Description of the task:
Transcribe the records from the line containing "(186, 186) = (499, 166): none" onward, up to and including the final line, exactly and without anything else.

[Stored data entries]
————
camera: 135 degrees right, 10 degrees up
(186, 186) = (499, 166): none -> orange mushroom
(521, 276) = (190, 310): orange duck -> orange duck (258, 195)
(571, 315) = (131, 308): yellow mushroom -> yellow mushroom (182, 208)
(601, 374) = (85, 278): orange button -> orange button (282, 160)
————
Output of the exercise:
(186, 186) = (499, 166): none -> orange mushroom
(521, 276) = (190, 310): orange duck -> orange duck (258, 195)
(571, 315) = (131, 308): yellow mushroom -> yellow mushroom (182, 208)
(601, 374) = (85, 278): orange button -> orange button (282, 160)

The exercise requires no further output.